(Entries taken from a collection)
-.-.-
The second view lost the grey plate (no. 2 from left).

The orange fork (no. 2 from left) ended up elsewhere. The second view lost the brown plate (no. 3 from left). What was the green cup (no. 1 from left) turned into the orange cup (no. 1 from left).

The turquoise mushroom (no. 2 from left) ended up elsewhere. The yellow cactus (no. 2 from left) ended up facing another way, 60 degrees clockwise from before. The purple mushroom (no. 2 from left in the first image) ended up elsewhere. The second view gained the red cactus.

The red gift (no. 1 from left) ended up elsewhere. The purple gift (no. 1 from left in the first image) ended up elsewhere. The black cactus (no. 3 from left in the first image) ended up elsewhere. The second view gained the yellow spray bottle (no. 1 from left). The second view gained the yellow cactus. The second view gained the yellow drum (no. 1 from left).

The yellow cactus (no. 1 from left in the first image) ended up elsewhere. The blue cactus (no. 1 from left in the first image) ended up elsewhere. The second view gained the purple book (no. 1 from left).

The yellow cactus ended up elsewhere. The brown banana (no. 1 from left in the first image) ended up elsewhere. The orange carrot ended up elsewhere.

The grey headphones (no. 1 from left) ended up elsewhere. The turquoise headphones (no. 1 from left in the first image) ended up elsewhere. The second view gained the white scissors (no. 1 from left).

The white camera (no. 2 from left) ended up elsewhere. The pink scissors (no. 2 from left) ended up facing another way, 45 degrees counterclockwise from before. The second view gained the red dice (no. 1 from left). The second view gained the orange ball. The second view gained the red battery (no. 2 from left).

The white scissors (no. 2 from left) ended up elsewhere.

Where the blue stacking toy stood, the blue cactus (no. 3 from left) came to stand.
-.-.-
**Exercise description:** State how many lines in the records above contain the word "lost", giving only the number.

**Exercise response:** 2